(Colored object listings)
_ _ _ _
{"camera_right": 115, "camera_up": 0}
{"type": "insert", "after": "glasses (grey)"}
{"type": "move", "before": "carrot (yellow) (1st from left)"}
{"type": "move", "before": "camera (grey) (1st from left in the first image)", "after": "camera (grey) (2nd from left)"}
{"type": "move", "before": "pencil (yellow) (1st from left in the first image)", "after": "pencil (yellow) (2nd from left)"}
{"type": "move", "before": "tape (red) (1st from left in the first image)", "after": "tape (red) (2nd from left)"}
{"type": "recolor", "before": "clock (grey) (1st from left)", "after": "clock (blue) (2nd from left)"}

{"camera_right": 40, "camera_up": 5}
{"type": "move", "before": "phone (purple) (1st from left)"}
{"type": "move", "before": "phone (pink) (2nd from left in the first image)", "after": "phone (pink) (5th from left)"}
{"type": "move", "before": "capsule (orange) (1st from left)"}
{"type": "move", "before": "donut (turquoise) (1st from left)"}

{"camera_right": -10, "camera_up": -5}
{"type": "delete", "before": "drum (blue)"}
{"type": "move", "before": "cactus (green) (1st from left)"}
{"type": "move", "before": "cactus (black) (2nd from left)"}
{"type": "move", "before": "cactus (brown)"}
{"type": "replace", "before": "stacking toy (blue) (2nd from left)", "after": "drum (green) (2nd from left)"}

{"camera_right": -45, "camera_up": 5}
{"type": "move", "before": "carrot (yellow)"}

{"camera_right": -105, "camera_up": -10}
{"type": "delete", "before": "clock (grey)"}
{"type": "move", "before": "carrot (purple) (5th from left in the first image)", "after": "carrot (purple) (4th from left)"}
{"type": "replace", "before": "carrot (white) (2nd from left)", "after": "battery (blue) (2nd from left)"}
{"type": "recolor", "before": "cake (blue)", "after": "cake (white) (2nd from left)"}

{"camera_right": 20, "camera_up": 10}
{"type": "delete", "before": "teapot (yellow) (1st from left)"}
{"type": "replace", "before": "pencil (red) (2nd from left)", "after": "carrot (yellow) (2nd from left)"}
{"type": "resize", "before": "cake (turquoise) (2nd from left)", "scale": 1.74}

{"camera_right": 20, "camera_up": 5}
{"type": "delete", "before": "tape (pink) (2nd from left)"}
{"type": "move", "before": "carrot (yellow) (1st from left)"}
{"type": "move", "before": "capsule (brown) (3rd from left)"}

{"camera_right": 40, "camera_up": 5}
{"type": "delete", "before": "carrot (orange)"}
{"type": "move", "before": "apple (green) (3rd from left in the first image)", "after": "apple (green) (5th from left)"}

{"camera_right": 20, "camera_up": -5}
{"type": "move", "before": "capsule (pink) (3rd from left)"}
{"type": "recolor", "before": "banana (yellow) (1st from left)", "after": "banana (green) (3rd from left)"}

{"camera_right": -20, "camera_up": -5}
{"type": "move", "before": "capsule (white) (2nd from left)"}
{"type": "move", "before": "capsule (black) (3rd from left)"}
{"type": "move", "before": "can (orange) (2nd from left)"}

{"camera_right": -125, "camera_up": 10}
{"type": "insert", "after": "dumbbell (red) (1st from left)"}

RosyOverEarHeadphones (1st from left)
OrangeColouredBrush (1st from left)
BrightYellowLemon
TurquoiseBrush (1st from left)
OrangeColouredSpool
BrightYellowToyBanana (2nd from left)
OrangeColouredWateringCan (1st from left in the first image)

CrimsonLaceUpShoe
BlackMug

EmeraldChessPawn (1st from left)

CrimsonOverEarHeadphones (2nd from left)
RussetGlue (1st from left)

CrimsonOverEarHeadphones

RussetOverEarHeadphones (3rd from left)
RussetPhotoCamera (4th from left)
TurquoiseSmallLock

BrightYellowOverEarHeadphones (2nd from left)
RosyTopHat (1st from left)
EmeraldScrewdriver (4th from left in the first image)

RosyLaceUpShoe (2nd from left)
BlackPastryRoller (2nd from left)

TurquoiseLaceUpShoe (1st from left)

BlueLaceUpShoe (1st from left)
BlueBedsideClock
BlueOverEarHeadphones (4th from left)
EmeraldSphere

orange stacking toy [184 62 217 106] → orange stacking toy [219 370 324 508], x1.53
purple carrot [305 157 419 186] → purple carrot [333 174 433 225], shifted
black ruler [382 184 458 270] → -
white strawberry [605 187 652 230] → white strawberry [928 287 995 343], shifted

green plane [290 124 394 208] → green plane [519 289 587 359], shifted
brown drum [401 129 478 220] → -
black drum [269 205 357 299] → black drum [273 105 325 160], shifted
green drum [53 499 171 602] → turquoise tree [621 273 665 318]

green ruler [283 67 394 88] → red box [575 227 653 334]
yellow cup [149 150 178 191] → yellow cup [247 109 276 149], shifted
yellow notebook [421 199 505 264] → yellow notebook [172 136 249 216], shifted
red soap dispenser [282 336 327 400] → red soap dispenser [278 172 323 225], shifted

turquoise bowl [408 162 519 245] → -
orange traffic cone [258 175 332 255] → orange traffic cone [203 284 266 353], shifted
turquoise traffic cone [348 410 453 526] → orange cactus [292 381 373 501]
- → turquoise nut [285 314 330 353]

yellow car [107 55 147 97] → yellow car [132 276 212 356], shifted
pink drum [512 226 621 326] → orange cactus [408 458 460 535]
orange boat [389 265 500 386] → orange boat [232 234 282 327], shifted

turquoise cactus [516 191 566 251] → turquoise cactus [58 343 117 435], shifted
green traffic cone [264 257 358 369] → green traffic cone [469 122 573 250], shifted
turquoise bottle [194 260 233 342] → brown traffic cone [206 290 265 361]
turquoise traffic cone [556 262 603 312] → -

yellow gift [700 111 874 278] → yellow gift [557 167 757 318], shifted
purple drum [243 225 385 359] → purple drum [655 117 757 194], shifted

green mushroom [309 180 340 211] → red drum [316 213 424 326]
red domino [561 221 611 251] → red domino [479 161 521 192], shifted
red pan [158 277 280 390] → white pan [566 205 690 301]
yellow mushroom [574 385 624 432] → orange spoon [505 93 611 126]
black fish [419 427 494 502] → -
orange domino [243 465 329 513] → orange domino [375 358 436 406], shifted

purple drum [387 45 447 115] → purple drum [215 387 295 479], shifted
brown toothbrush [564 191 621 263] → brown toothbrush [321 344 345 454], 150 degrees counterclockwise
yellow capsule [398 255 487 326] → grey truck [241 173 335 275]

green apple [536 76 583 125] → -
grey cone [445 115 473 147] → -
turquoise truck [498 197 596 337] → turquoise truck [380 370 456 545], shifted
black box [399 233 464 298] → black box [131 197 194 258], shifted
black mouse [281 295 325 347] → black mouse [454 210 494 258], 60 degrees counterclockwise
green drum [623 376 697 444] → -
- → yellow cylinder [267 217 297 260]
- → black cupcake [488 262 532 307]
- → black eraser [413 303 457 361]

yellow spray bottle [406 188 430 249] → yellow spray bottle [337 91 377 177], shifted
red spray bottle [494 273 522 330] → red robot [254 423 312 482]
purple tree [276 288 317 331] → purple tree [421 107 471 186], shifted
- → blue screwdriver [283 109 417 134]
_ _ _ _
EXERCISE AIM:
Copy the lines above exactly. Start with the line containing "(grey) (2nd from", end with the line containing "(red) (1st from left in", and include both.

WRITTEN ANSWER:
{"type": "move", "before": "camera (grey) (1st from left in the first image)", "after": "camera (grey) (2nd from left)"}
{"type": "move", "before": "pencil (yellow) (1st from left in the first image)", "after": "pencil (yellow) (2nd from left)"}
{"type": "move", "before": "tape (red) (1st from left in the first image)", "after": "tape (red) (2nd from left)"}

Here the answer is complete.